[[ The input open ]]

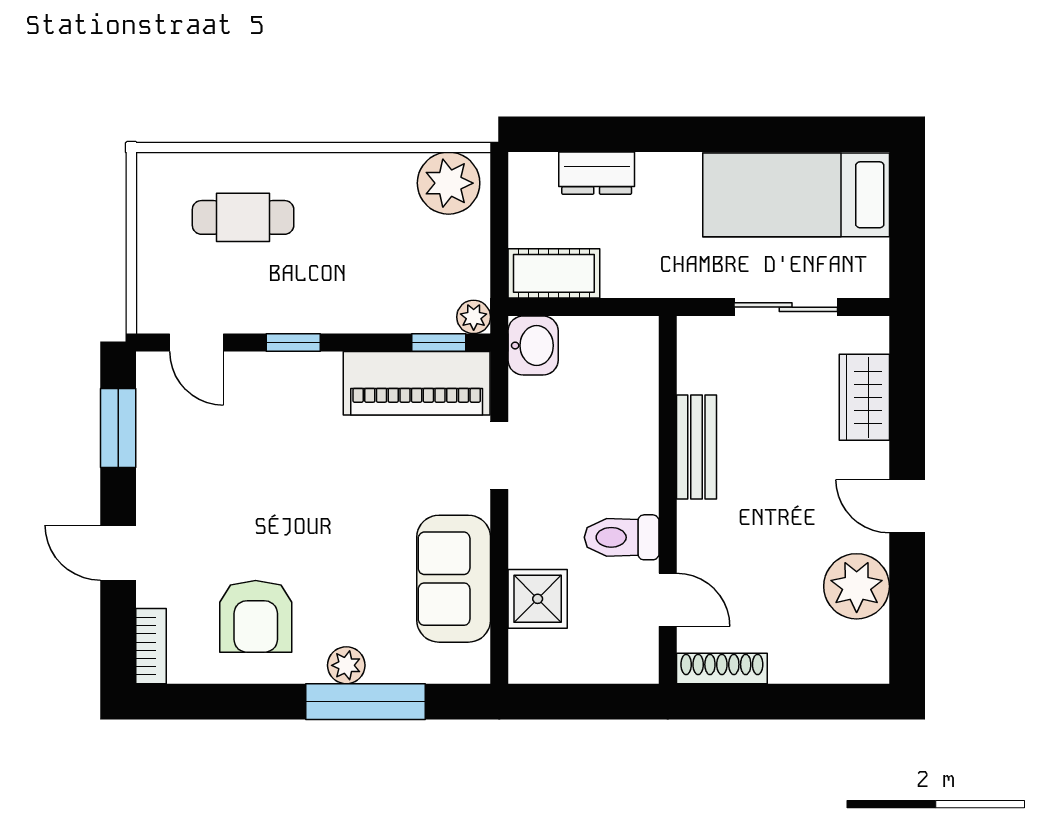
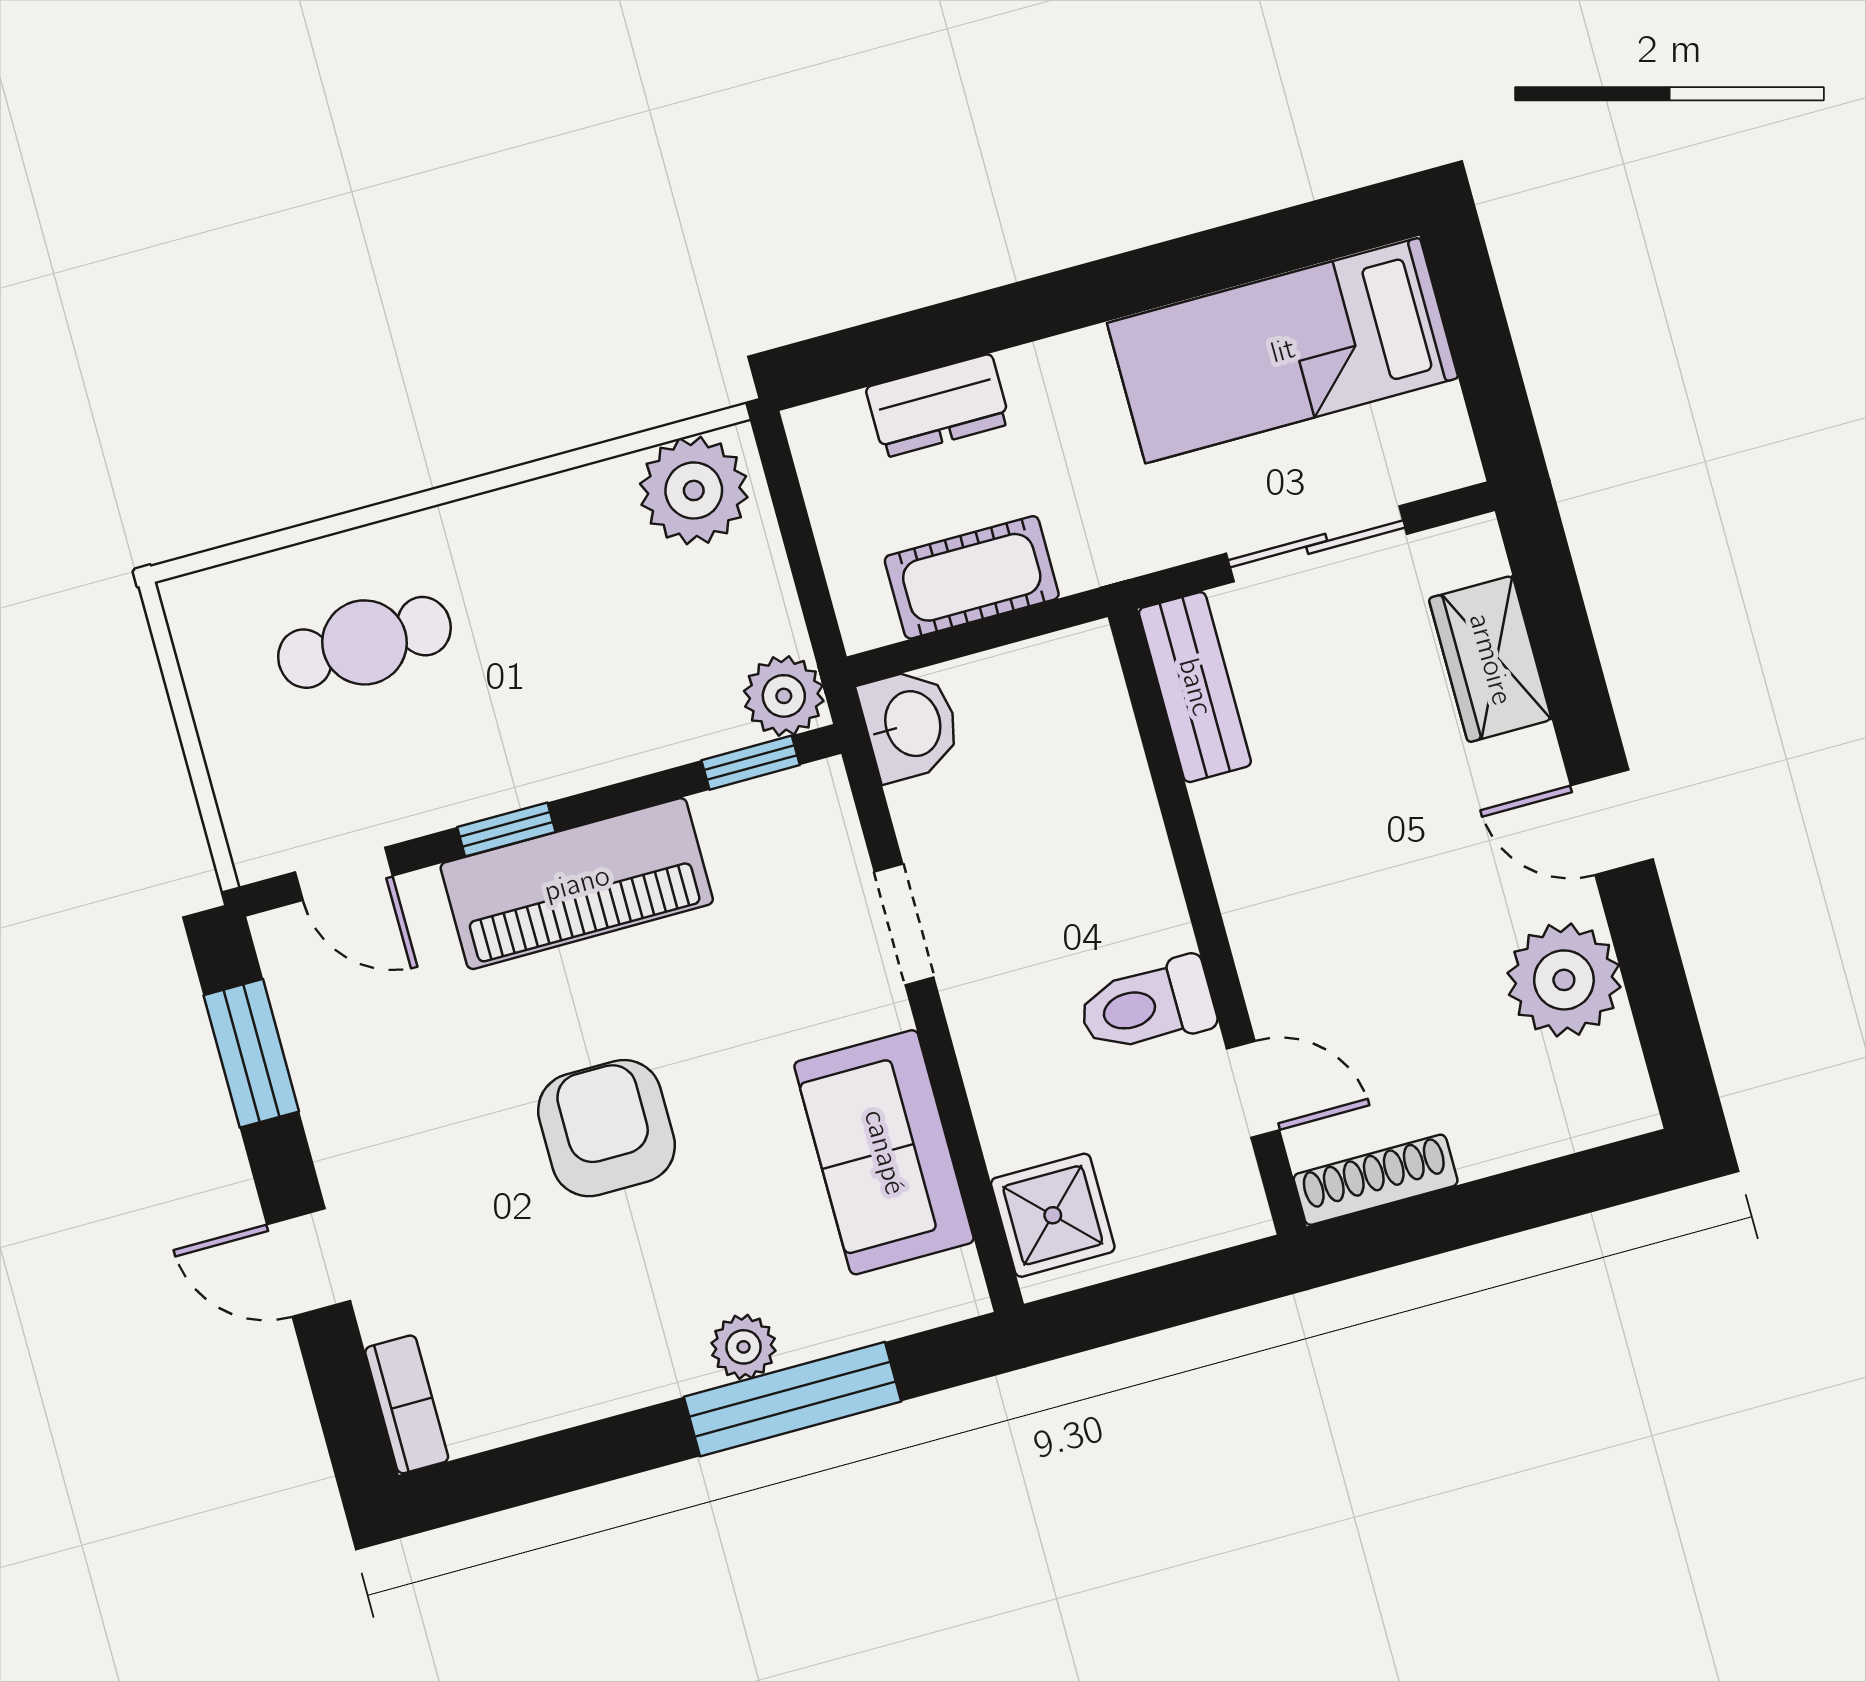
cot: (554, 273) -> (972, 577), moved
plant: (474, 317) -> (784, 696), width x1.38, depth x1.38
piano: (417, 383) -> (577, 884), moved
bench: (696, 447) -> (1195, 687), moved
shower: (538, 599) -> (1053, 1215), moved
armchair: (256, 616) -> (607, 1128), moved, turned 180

[[ The input closed ]]

Problem to work on: Look through the material above for the string "moved" and copy each line that has it.

Solution to this problem:
cot: (554, 273) -> (972, 577), moved
piano: (417, 383) -> (577, 884), moved
bench: (696, 447) -> (1195, 687), moved
shower: (538, 599) -> (1053, 1215), moved
armchair: (256, 616) -> (607, 1128), moved, turned 180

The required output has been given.